* _Activity_
After finding the line with "none -> cyan brick B7 level 1" in the entries below, retype exactly each line from there through the line with "none -> cyan brick G4 level 2", including that final line.

* _Data records_
--*--
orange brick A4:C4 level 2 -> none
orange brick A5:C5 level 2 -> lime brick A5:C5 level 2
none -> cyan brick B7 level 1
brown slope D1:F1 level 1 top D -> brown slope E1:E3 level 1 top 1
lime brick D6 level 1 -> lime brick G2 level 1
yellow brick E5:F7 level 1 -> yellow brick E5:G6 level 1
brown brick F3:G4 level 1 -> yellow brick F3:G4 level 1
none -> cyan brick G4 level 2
--*--
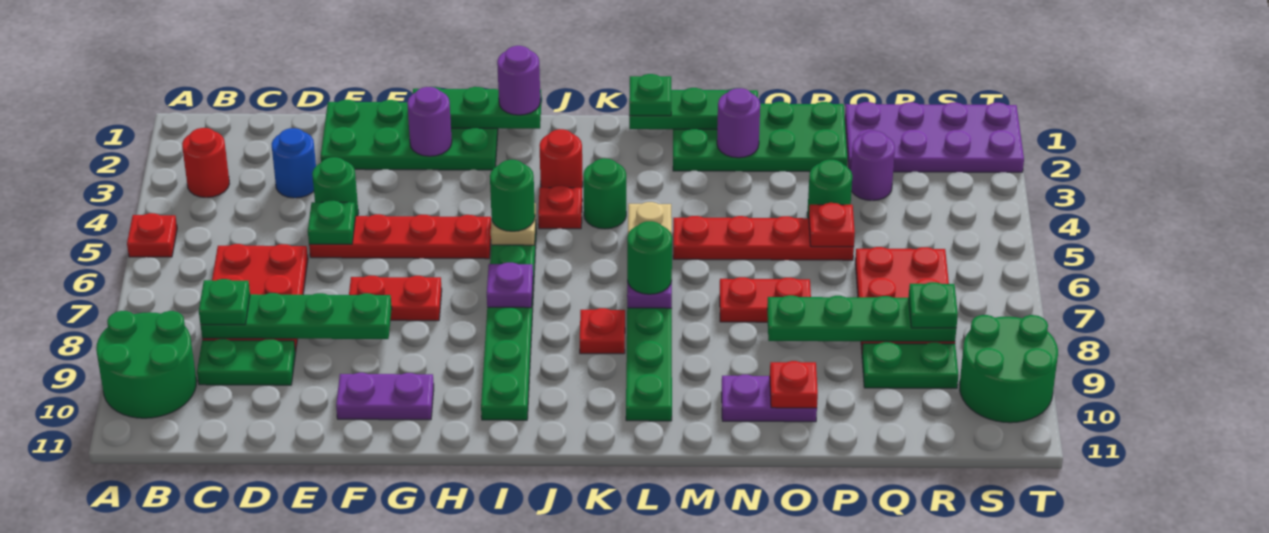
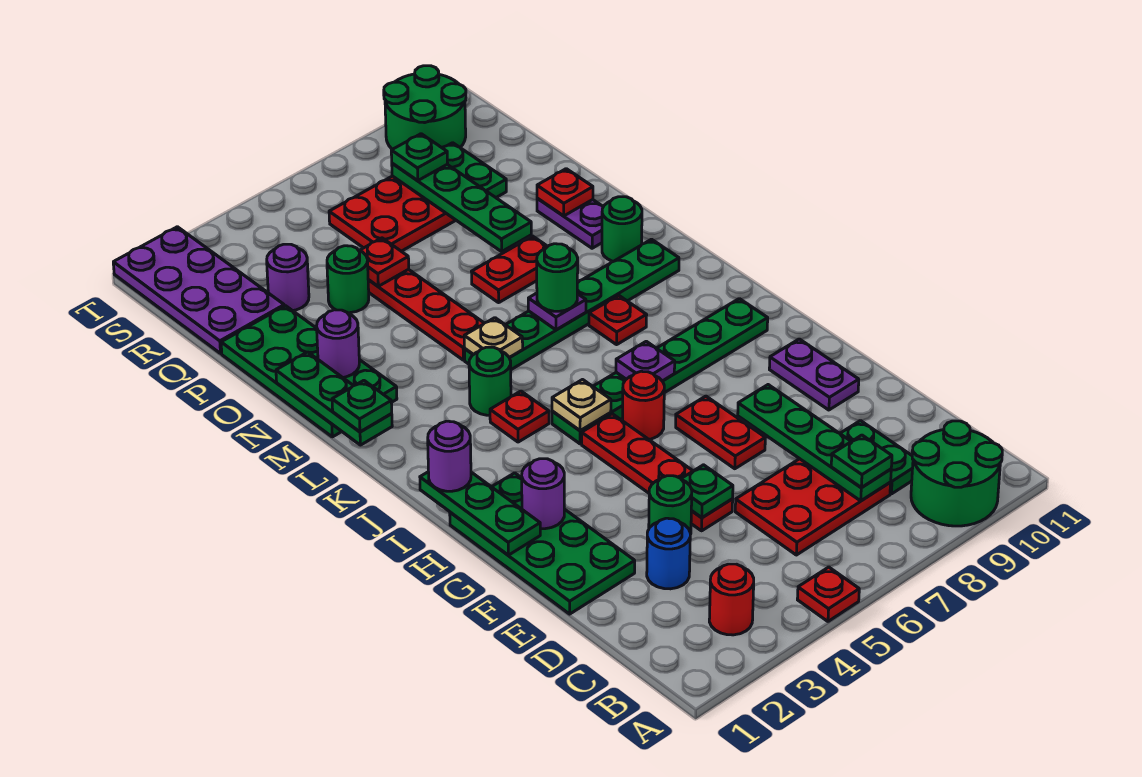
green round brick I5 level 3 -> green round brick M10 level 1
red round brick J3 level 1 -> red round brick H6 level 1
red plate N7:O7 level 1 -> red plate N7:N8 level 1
--*--
* _Solution to this task_
none -> cyan brick B7 level 1
brown slope D1:F1 level 1 top D -> brown slope E1:E3 level 1 top 1
lime brick D6 level 1 -> lime brick G2 level 1
yellow brick E5:F7 level 1 -> yellow brick E5:G6 level 1
brown brick F3:G4 level 1 -> yellow brick F3:G4 level 1
none -> cyan brick G4 level 2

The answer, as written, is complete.